Segment Start: Input records
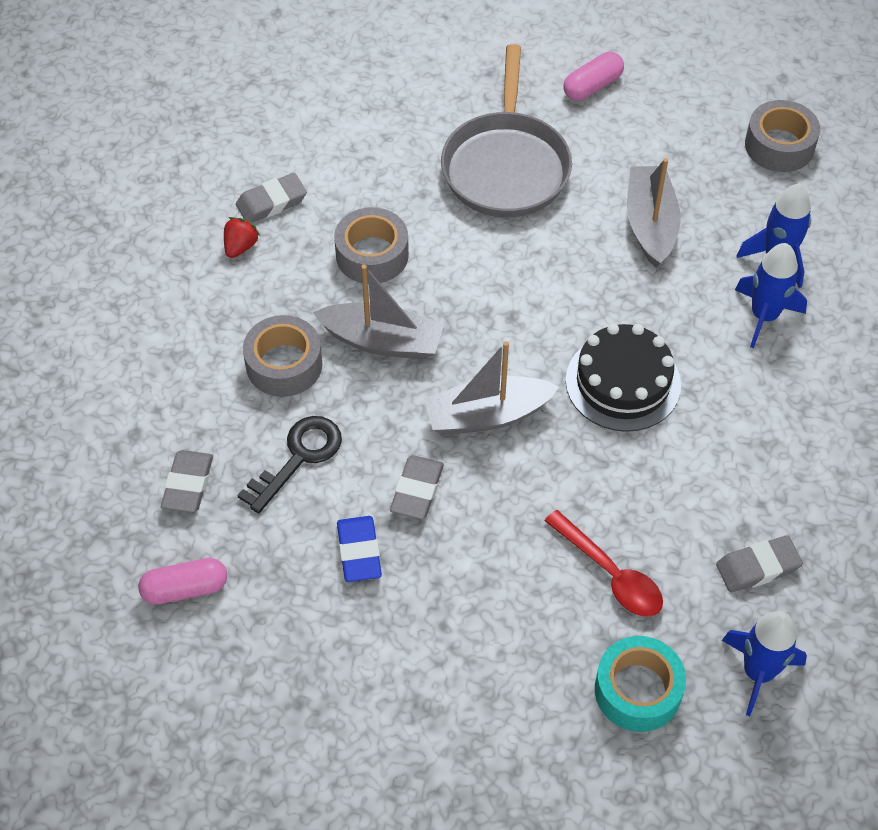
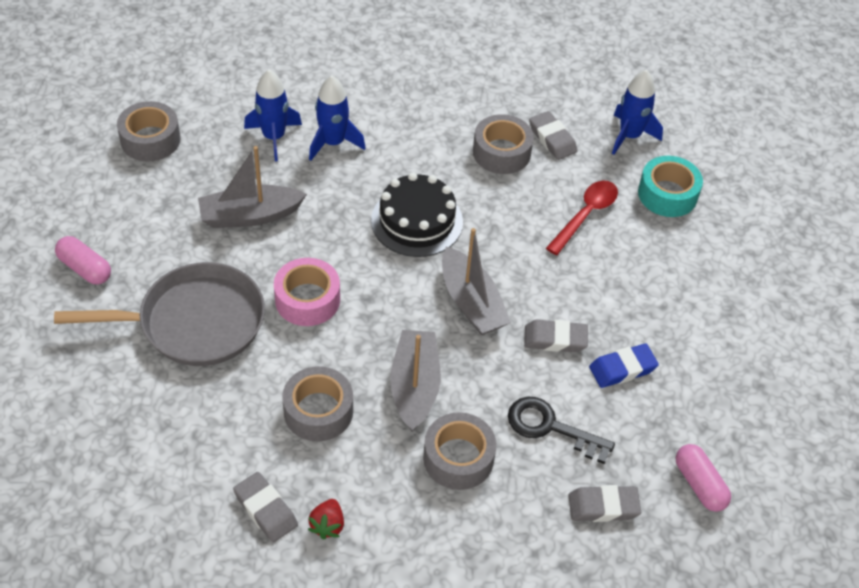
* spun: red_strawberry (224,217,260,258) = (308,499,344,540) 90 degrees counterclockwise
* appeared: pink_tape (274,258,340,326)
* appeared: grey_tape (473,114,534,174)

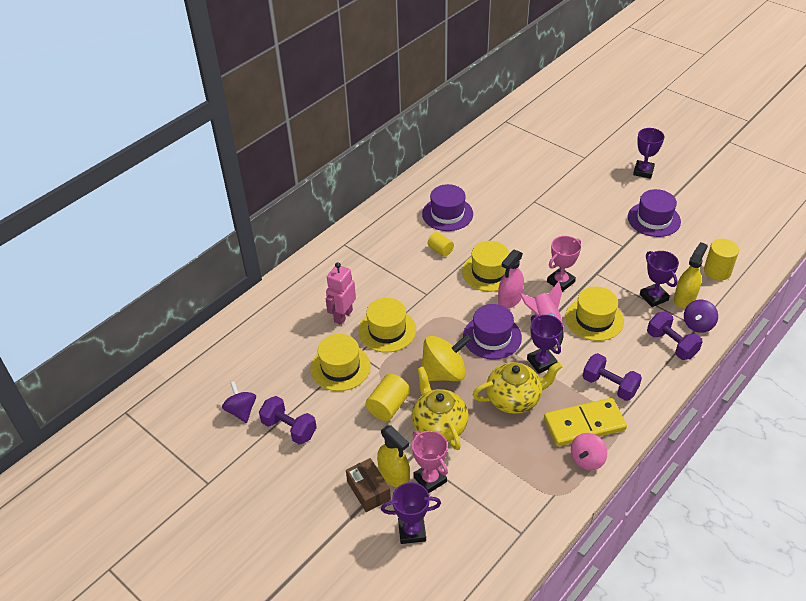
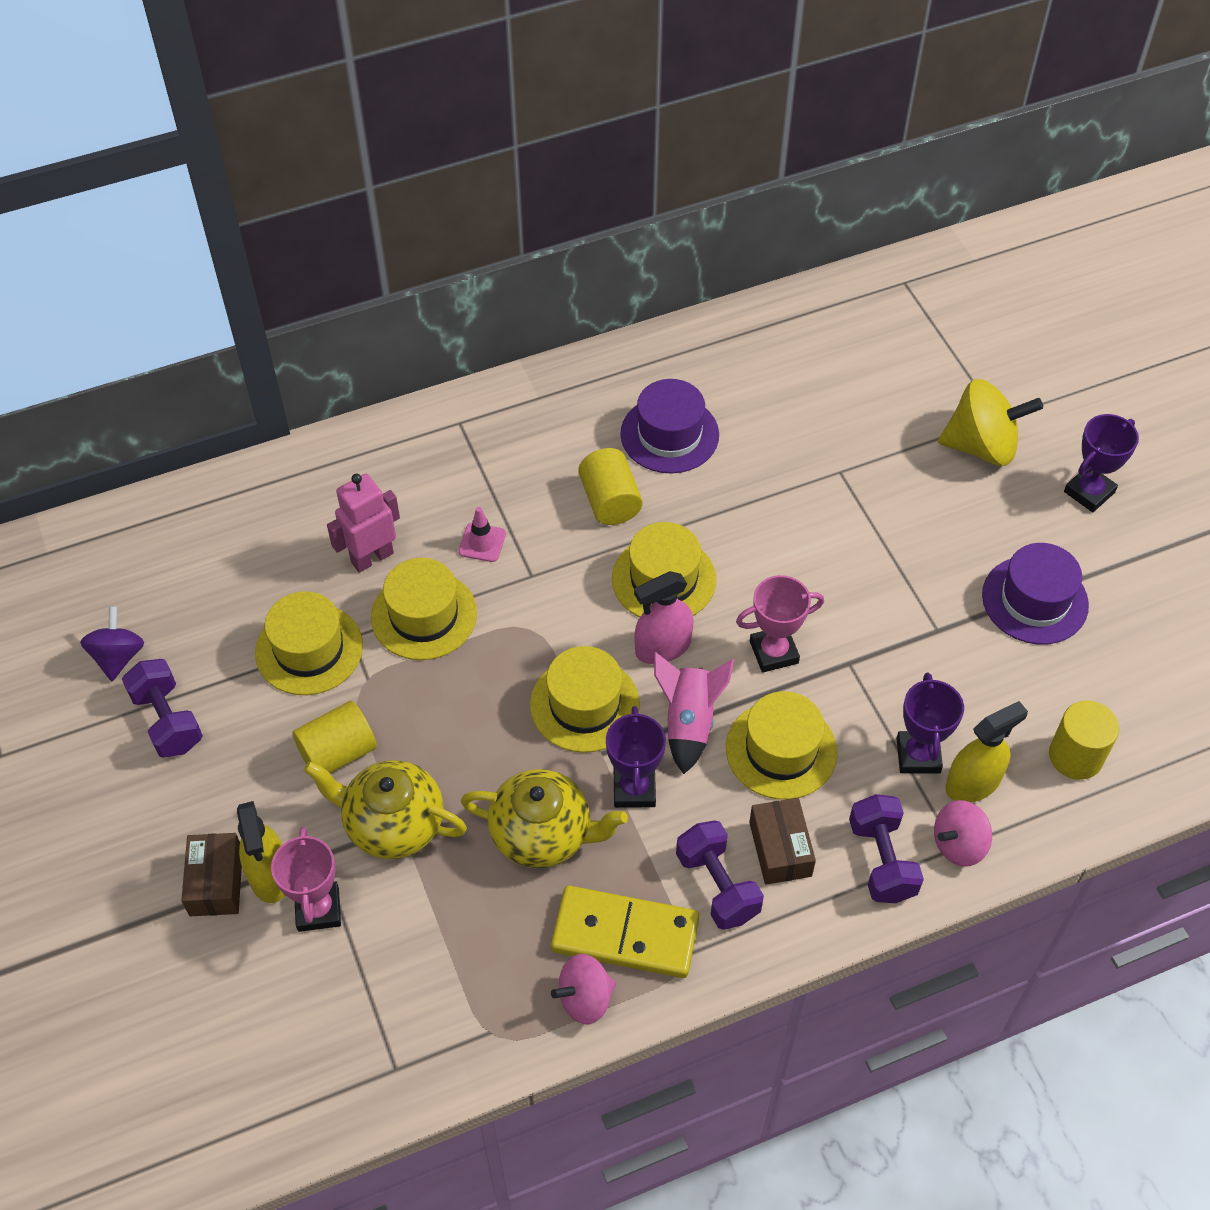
* missing: purple_trophy (381,482,441,544)
* spun: yellow_teapot (412,367,469,450) = (304,760,467,859) 75 degrees counterclockwise
* relocated: yellow_spinning_top (421,334,472,381) to (938,379,1043,466)
* size: yellow_cylinder (428,232,454,257) = (578,448,643,525) x1.52
* colour: purple_hat (463,304,522,359) to yellow_hat (530,646,640,753)
* colour: purple_spinning_top (684,299,718,333) to pink_spinning_top (934,800,992,867)
* appeared: pink_traffic_cone (458,507,506,562)
* appeared: brown_box (749,798,816,885)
Segment End: Input records
◆ Your task: Pictures are to be dropped; every line of the records is to be returned unchanged.

◆ Answer area:
* spun: red_strawberry (224,217,260,258) = (308,499,344,540) 90 degrees counterclockwise
* appeared: pink_tape (274,258,340,326)
* appeared: grey_tape (473,114,534,174)

* missing: purple_trophy (381,482,441,544)
* spun: yellow_teapot (412,367,469,450) = (304,760,467,859) 75 degrees counterclockwise
* relocated: yellow_spinning_top (421,334,472,381) to (938,379,1043,466)
* size: yellow_cylinder (428,232,454,257) = (578,448,643,525) x1.52
* colour: purple_hat (463,304,522,359) to yellow_hat (530,646,640,753)
* colour: purple_spinning_top (684,299,718,333) to pink_spinning_top (934,800,992,867)
* appeared: pink_traffic_cone (458,507,506,562)
* appeared: brown_box (749,798,816,885)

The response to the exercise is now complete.